** Data for processing follows **

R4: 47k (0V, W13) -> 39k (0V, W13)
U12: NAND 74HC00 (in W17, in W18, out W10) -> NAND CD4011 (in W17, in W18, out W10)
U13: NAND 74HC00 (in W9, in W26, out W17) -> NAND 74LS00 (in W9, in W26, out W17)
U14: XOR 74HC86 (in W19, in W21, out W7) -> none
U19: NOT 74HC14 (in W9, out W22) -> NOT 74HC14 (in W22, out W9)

** End of Data for processing **
** Data for processing follows **

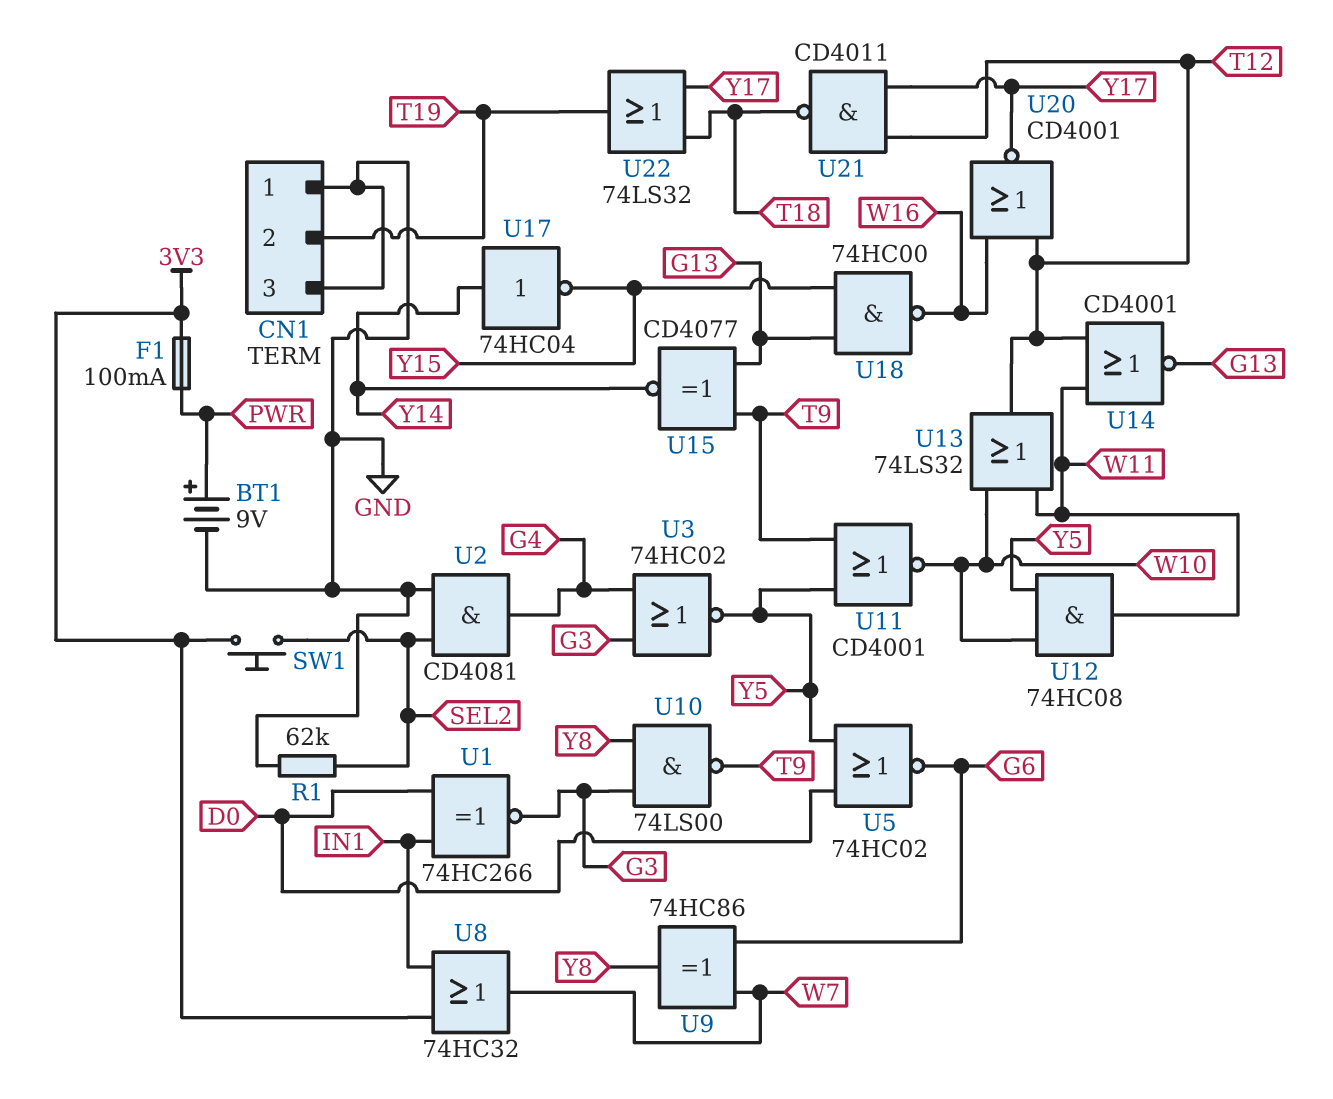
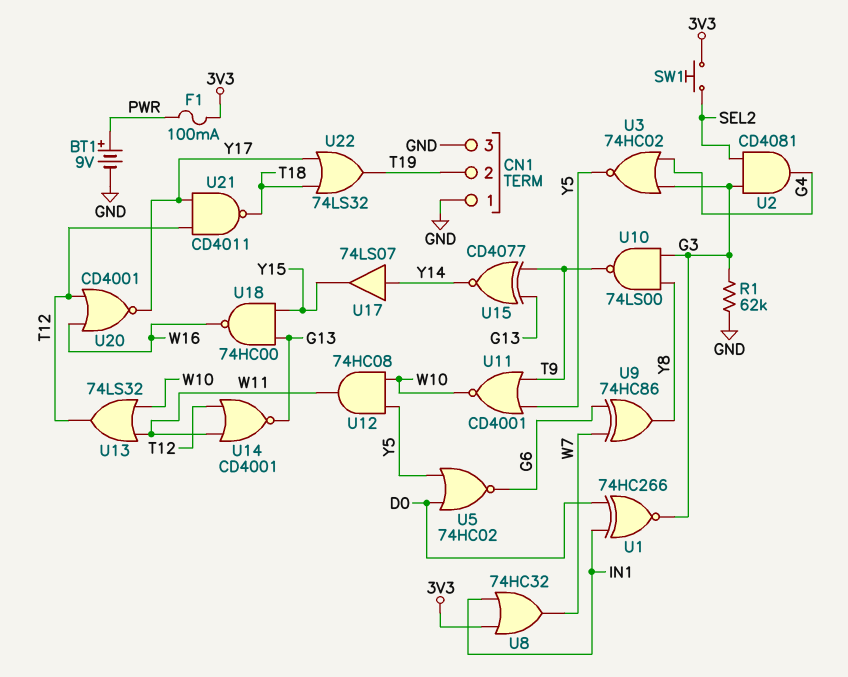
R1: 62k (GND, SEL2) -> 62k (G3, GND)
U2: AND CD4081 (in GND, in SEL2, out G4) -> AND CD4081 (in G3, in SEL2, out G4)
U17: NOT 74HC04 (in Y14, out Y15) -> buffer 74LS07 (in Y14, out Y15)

** End of Data for processing **

### Exercise brief
Above this instruction are the records; retype exactly the lines from the one containing "R4: 47k (0V, W13) -> 39k (0V, W13)" up to and including the one containing "U19: NOT 74HC14".

### Your response
R4: 47k (0V, W13) -> 39k (0V, W13)
U12: NAND 74HC00 (in W17, in W18, out W10) -> NAND CD4011 (in W17, in W18, out W10)
U13: NAND 74HC00 (in W9, in W26, out W17) -> NAND 74LS00 (in W9, in W26, out W17)
U14: XOR 74HC86 (in W19, in W21, out W7) -> none
U19: NOT 74HC14 (in W9, out W22) -> NOT 74HC14 (in W22, out W9)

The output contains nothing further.